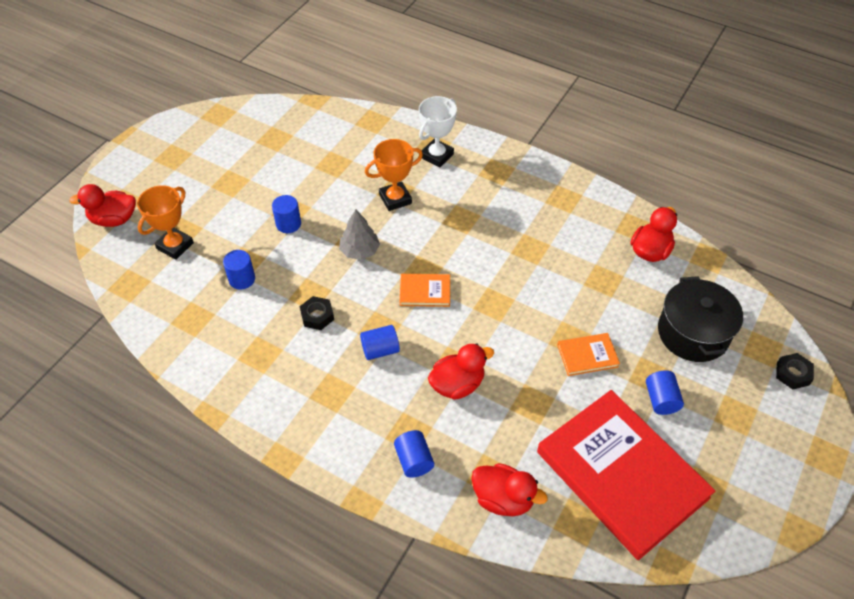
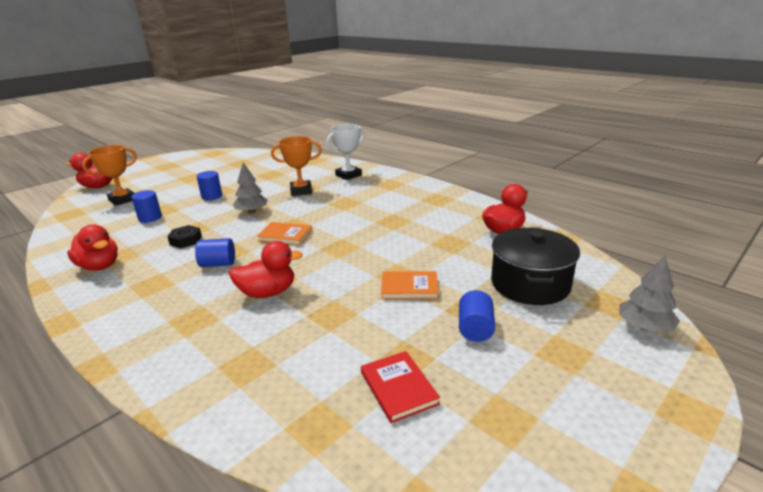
camera: 15 degrees right, 25 degrees down
blue cylinder [394,430,434,478] -> none
red duck [471,463,548,517] -> red duck moved to [67,224,118,271]
red book [537,390,715,560] -> red book [361,351,440,423], size x0.41
black nut [776,353,814,390] -> grey tree [619,256,680,332]

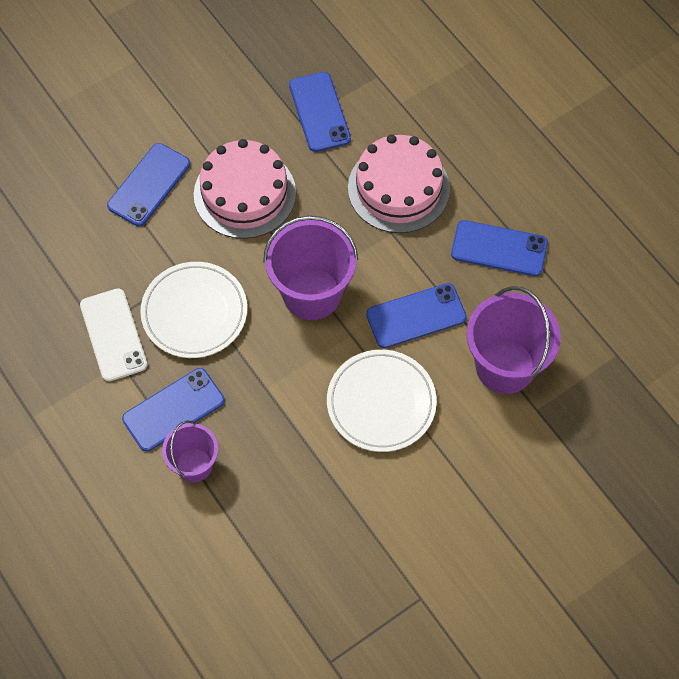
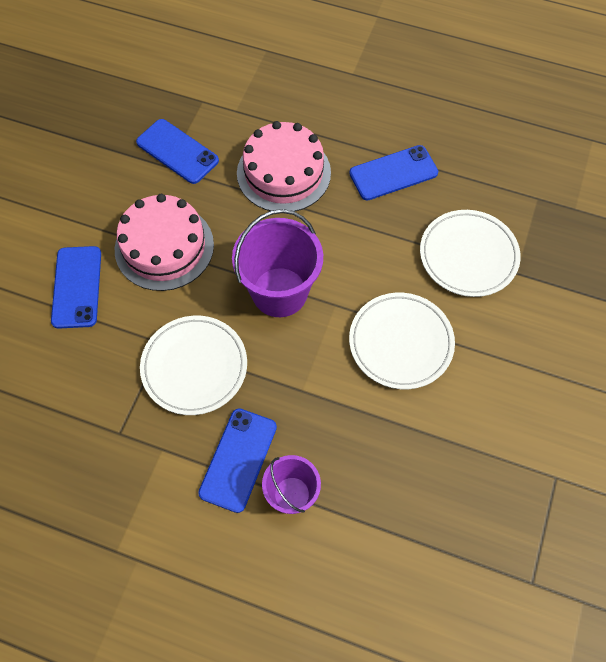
camera: 35 degrees left, 0 degrees up
white phone [80,288,147,381] -> none
blue phone [366,283,467,348] -> none
purple bucket [467,286,561,394] -> white plate [420,210,521,297]

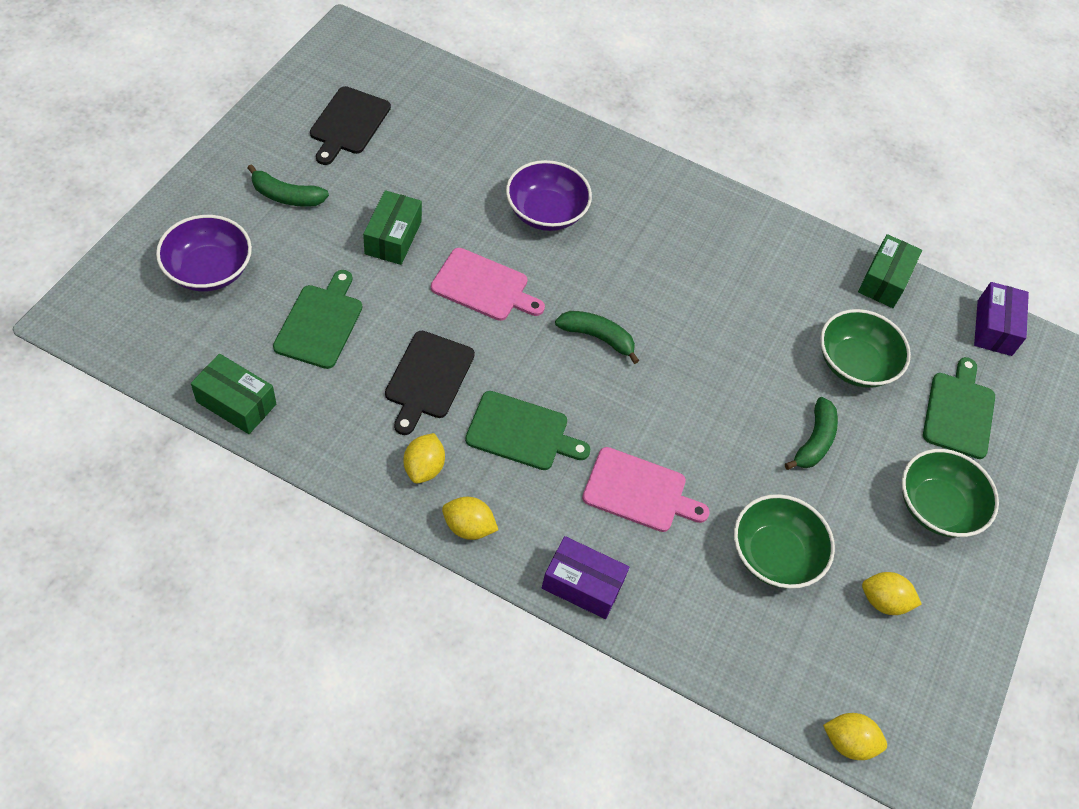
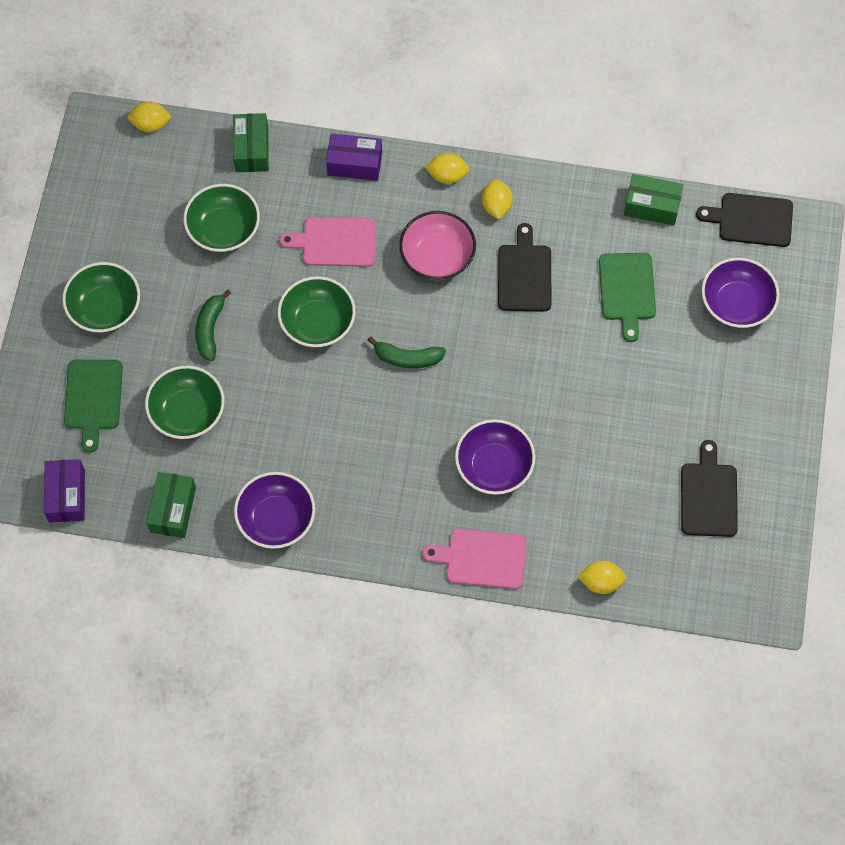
camera: 170 degrees right, 10 degrees up
green banana [248,164,329,207] -> none
green box [363,190,422,265] -> green box moved to [233,113,269,172]
pink cutting board [431,248,545,321] -> pink cutting board moved to [423,529,526,589]
green cutting board [465,391,590,470] -> pink bowl [399,211,476,280]
yellow lemon [862,572,922,615] -> yellow lemon moved to [578,561,626,594]
none -> purple bowl [234,472,315,549]
none -> green bowl [278,276,355,347]
none -> black cutting board [696,193,793,247]

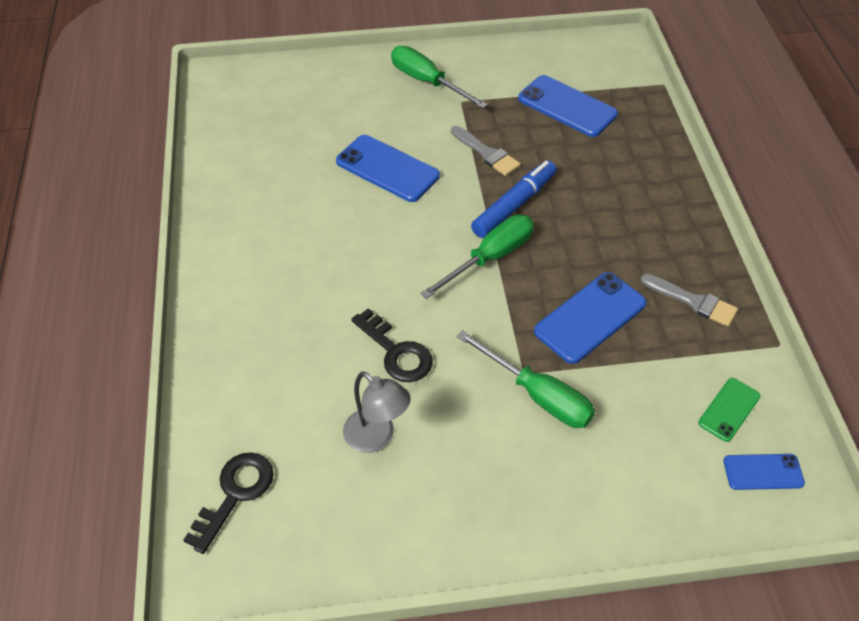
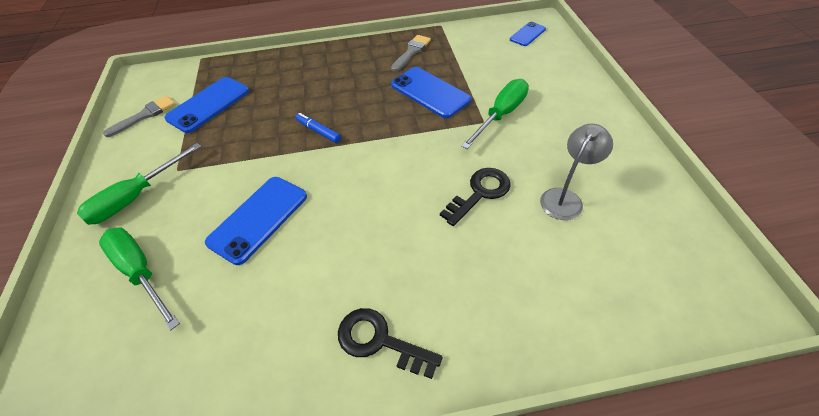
camera: 90 degrees left, 0 degrees up
black key [183,453,274,554] -> black key moved to [338,308,443,379]
green screwdriver [420,215,534,299] -> green screwdriver moved to [99,227,180,330]
grey brush [451,126,520,176] -> grey brush moved to [103,96,175,137]
blue marker [471,160,556,238] -> blue marker [296,113,341,143], size x0.59
green phone [698,378,760,442] -> none
blue phone [723,454,805,490] -> blue phone turned 45 degrees clockwise [510,22,546,46]

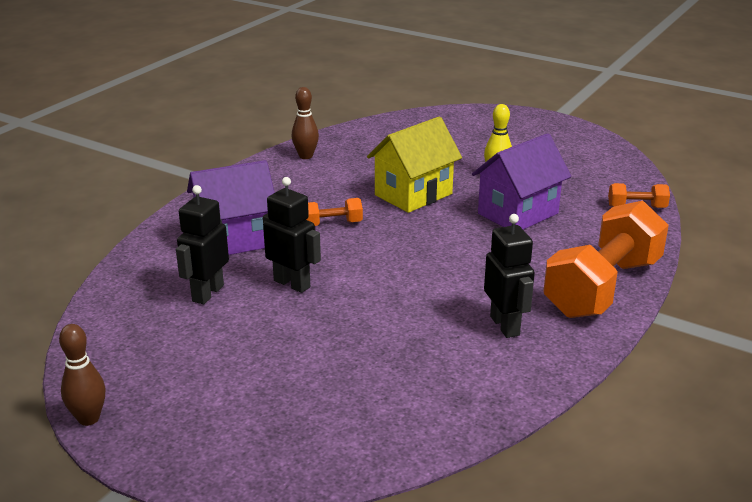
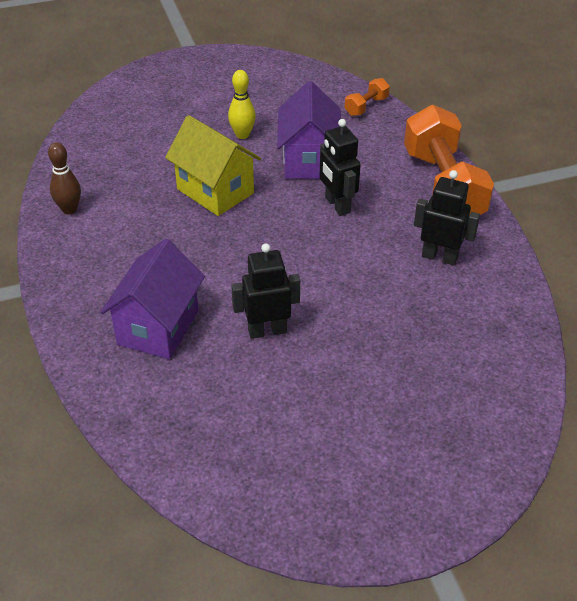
camera: 50 degrees left, 15 degrees up
brown bowling pin [59,324,105,426] -> none
black robot [176,185,229,304] -> black robot moved to [319,119,361,216]
orange dumbbell [306,198,363,226] -> none
yellow house [367,117,462,213] -> yellow house turned 45 degrees counterclockwise [165,115,261,216]

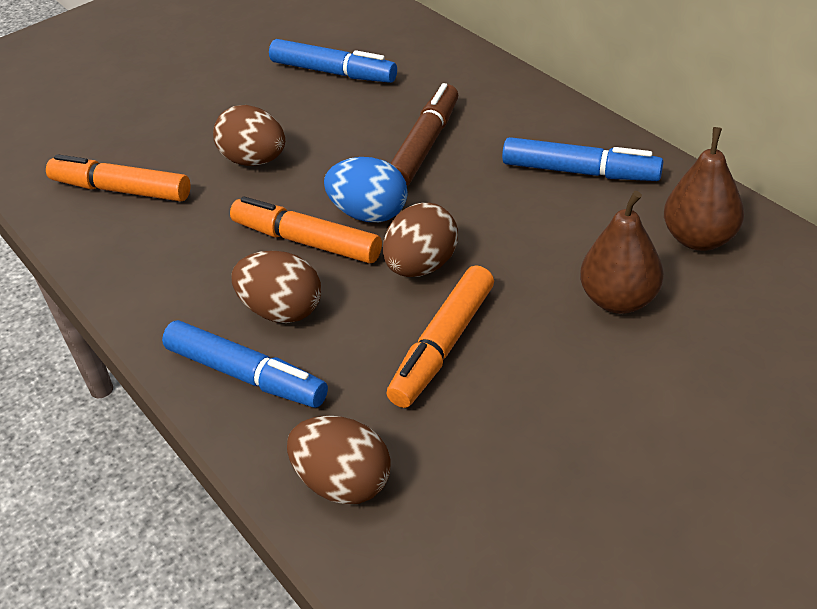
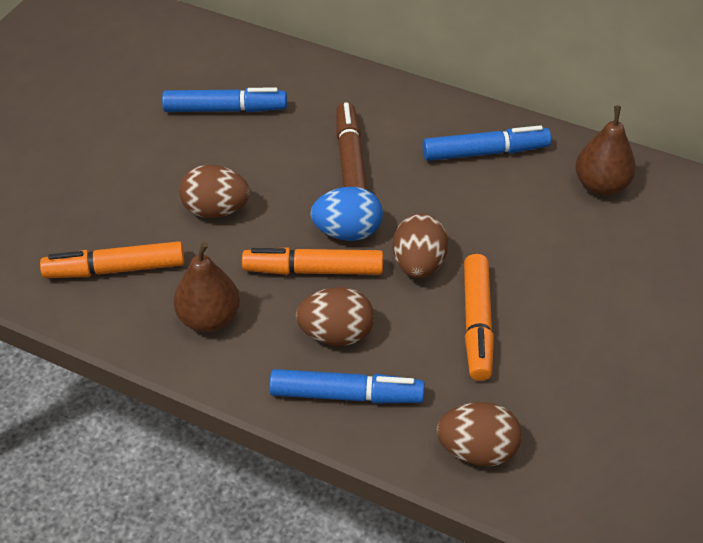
camera: 30 degrees left, 5 degrees up
brown pear [580,191,664,314] -> brown pear moved to [174,242,240,332]

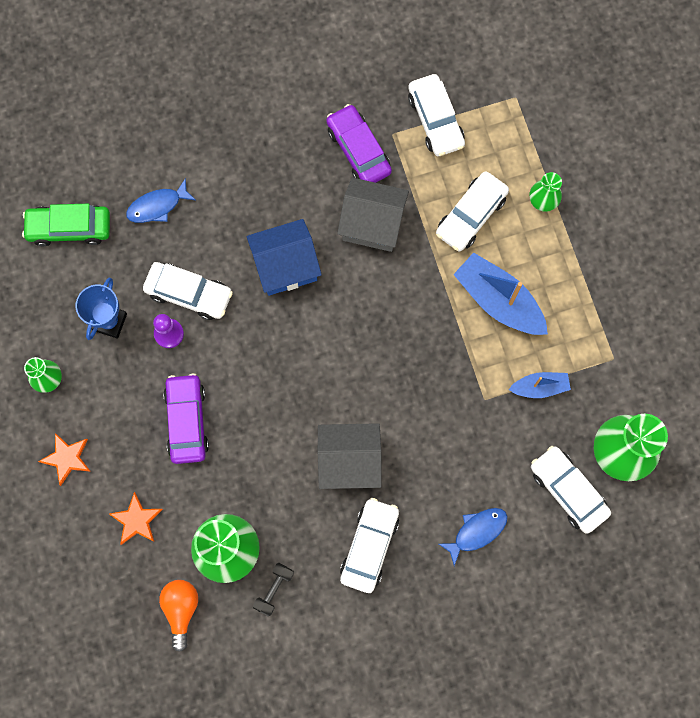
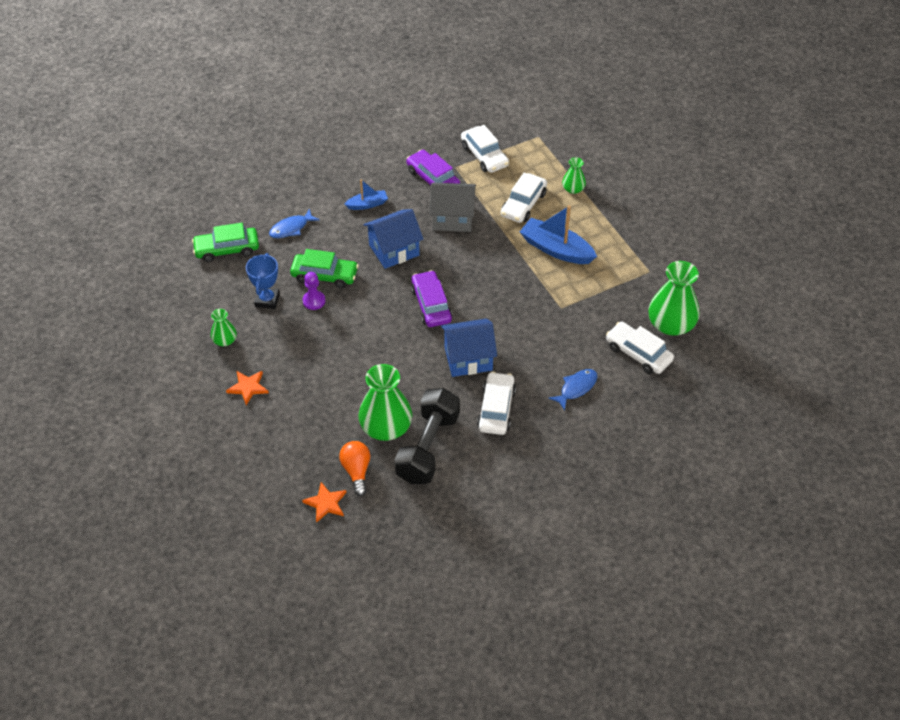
camera: 10 degrees left, 25 degrees down
orange star [109,492,163,545] -> orange star moved to [302,482,346,523]
white car [143,262,233,320] -> green car [290,249,359,288]
purple car [163,373,209,464] -> purple car moved to [411,270,452,327]
black dumbbell [253,563,294,617] -> black dumbbell [395,388,460,484], size x2.36
grey house [318,423,381,489] -> blue house [441,318,497,377]
blue boat [509,372,571,398] -> blue boat moved to [344,180,388,210]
+ + +
**Assignment**
Output the listing above in full, exactly. No images.

**Answer space**
camera: 15 degrees right, 25 degrees down
blue cylinder [394,430,434,478] -> none
red duck [471,463,548,517] -> red duck moved to [67,224,118,271]
red book [537,390,715,560] -> red book [361,351,440,423], size x0.41
black nut [776,353,814,390] -> grey tree [619,256,680,332]

camera: 35 degrees left, 0 degrees up
white phone [80,288,147,381] -> none
blue phone [366,283,467,348] -> none
purple bucket [467,286,561,394] -> white plate [420,210,521,297]

camera: 170 degrees right, 10 degrees up
green banana [248,164,329,207] -> none
green box [363,190,422,265] -> green box moved to [233,113,269,172]
pink cutting board [431,248,545,321] -> pink cutting board moved to [423,529,526,589]
green cutting board [465,391,590,470] -> pink bowl [399,211,476,280]
yellow lemon [862,572,922,615] -> yellow lemon moved to [578,561,626,594]
none -> purple bowl [234,472,315,549]
none -> green bowl [278,276,355,347]
none -> black cutting board [696,193,793,247]

camera: 90 degrees left, 0 degrees up
black key [183,453,274,554] -> black key moved to [338,308,443,379]
green screwdriver [420,215,534,299] -> green screwdriver moved to [99,227,180,330]
grey brush [451,126,520,176] -> grey brush moved to [103,96,175,137]
blue marker [471,160,556,238] -> blue marker [296,113,341,143], size x0.59
green phone [698,378,760,442] -> none
blue phone [723,454,805,490] -> blue phone turned 45 degrees clockwise [510,22,546,46]

camera: 50 degrees left, 15 degrees up
brown bowling pin [59,324,105,426] -> none
black robot [176,185,229,304] -> black robot moved to [319,119,361,216]
orange dumbbell [306,198,363,226] -> none
yellow house [367,117,462,213] -> yellow house turned 45 degrees counterclockwise [165,115,261,216]

camera: 30 degrees left, 5 degrees up
brown pear [580,191,664,314] -> brown pear moved to [174,242,240,332]

camera: 10 degrees left, 25 degrees down
orange star [109,492,163,545] -> orange star moved to [302,482,346,523]
white car [143,262,233,320] -> green car [290,249,359,288]
purple car [163,373,209,464] -> purple car moved to [411,270,452,327]
black dumbbell [253,563,294,617] -> black dumbbell [395,388,460,484], size x2.36
grey house [318,423,381,489] -> blue house [441,318,497,377]
blue boat [509,372,571,398] -> blue boat moved to [344,180,388,210]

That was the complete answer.